:: What you are asked to do ::
Each entry should be duplicated verbatim; its pictures should not be.

::: Available data :::

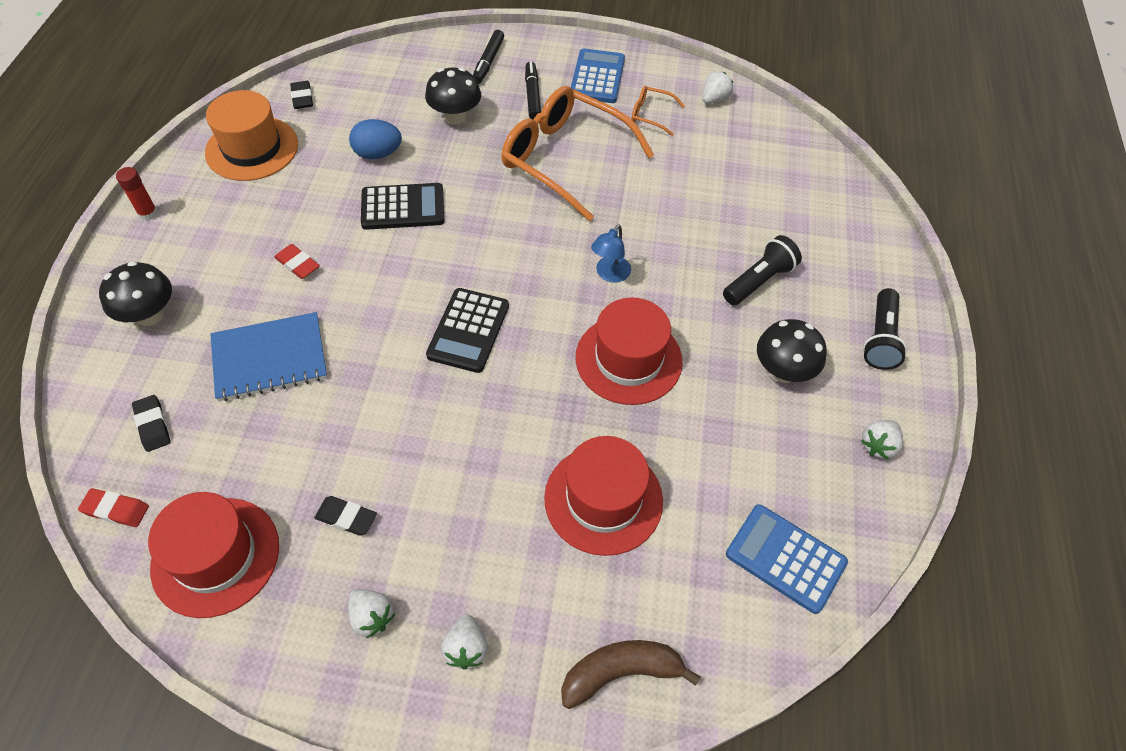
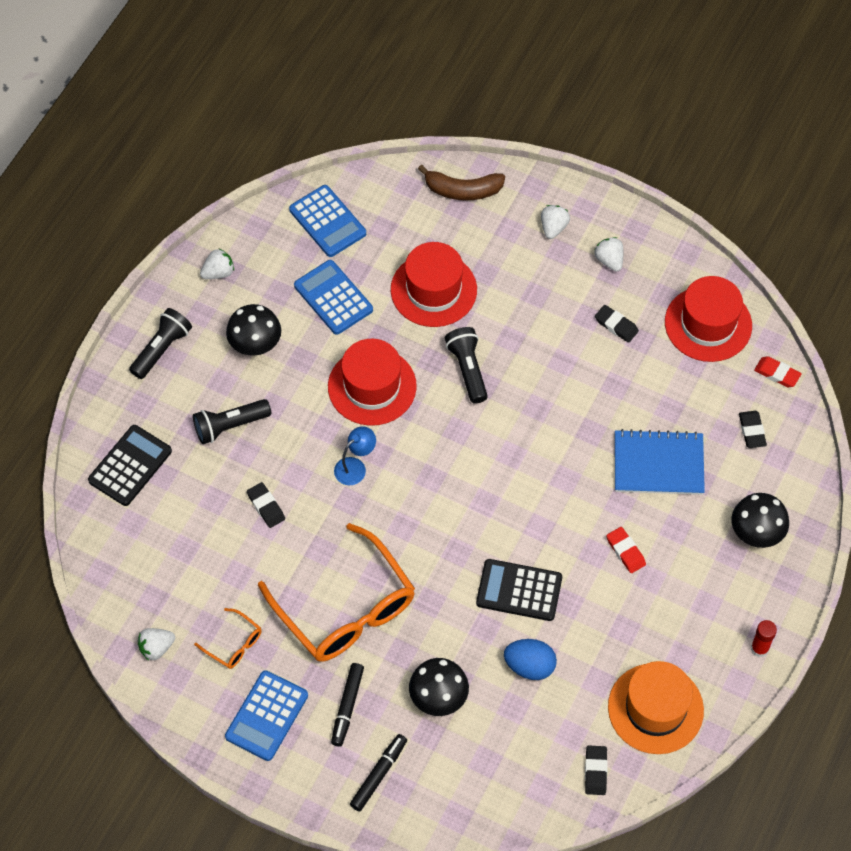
camera: 160 degrees left, 5 degrees up
(468, 330) = (492, 446): black calculator -> black calculator (130, 466)
(524, 408) = (467, 369): none -> black flashlight
(681, 219) = (266, 506): none -> black eraser
(723, 452) = (333, 298): none -> blue calculator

:::

:: Response ::
camera: 160 degrees left, 5 degrees up
(468, 330) = (492, 446): black calculator -> black calculator (130, 466)
(524, 408) = (467, 369): none -> black flashlight
(681, 219) = (266, 506): none -> black eraser
(723, 452) = (333, 298): none -> blue calculator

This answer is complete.